**What is needed**.
Return all lines of the data in which the string "orange" occurs.
_ _ _ _ _
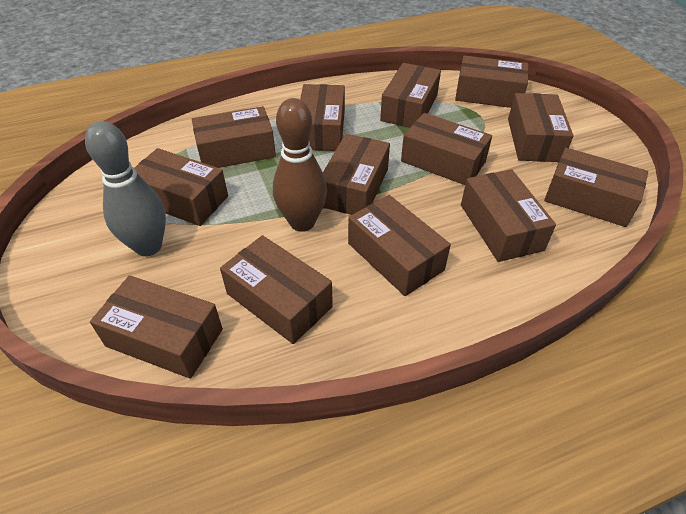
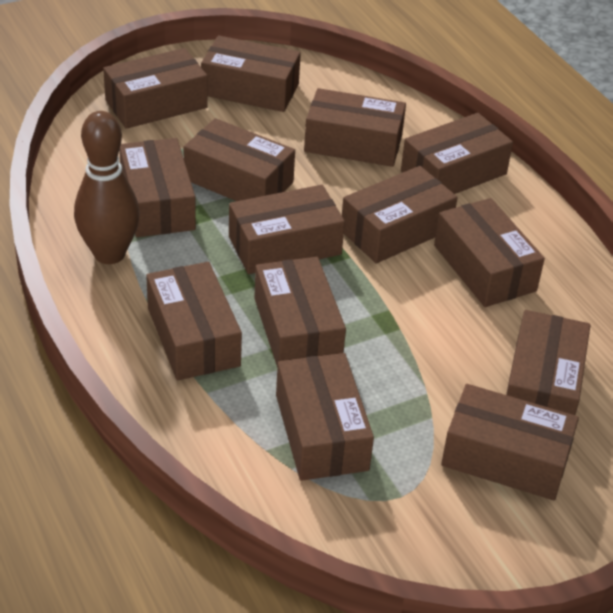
brown box: 13 -> 14
grey bowling pin: 1 -> 0

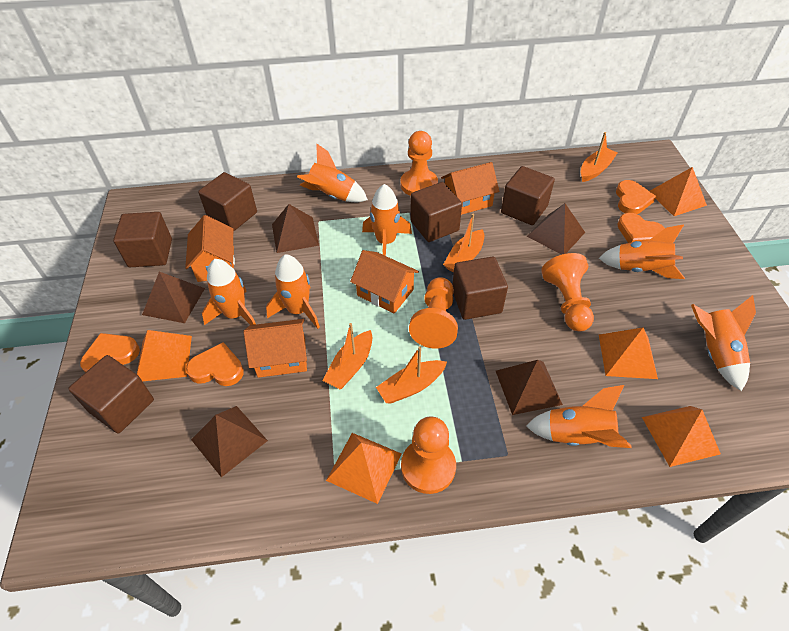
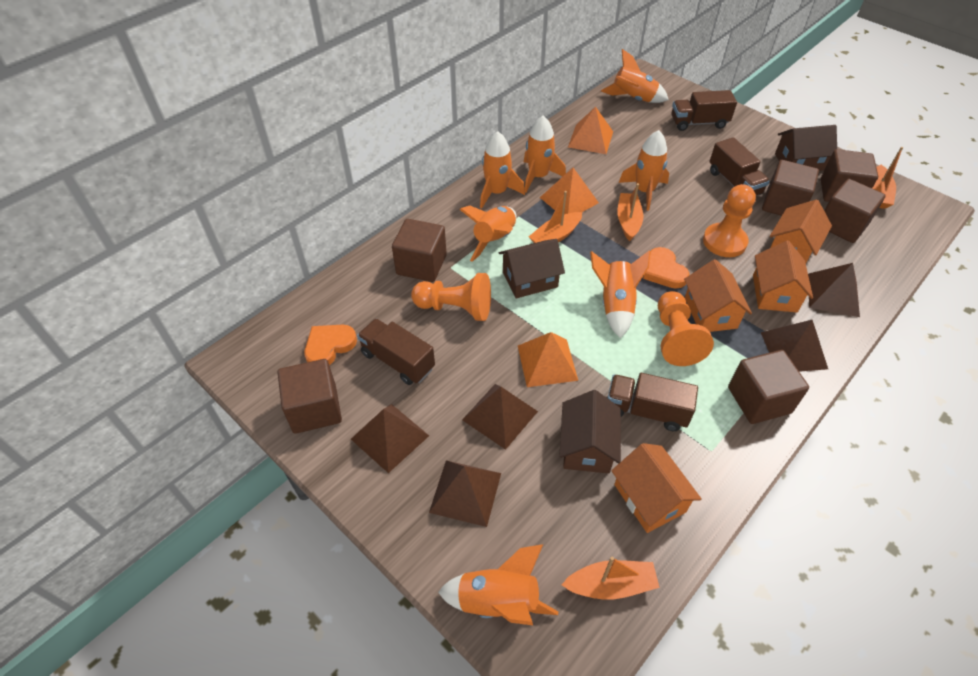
brown house: 0 -> 3
brown truck: 0 -> 4
orange heart: 4 -> 2
orange pawn: 4 -> 3
orange pyramid: 5 -> 3

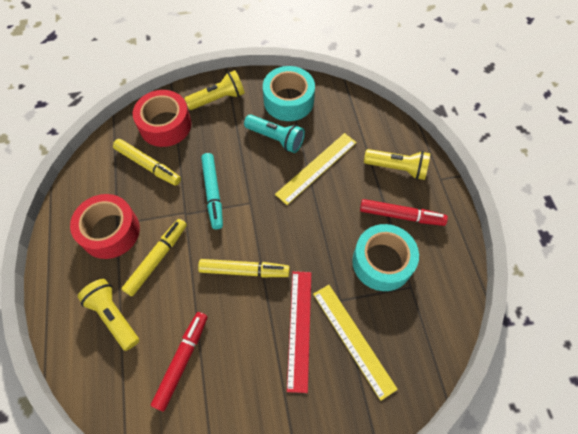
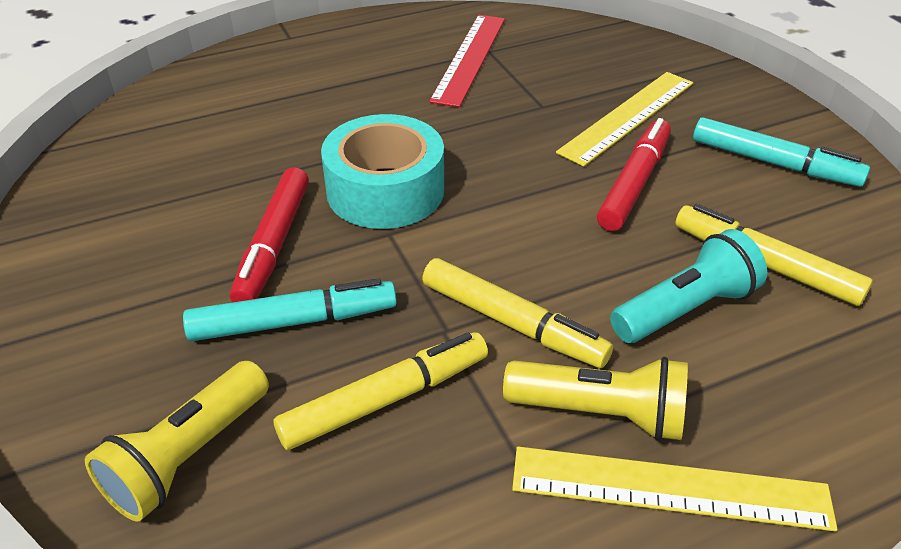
red tape: 2 -> 0
turquoise marker: 1 -> 2
turquoise tape: 2 -> 1
yellow flashlight: 3 -> 2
_ _ _ _ _
**Answer to this task**.
orange heart: 4 -> 2
orange pawn: 4 -> 3
orange pyramid: 5 -> 3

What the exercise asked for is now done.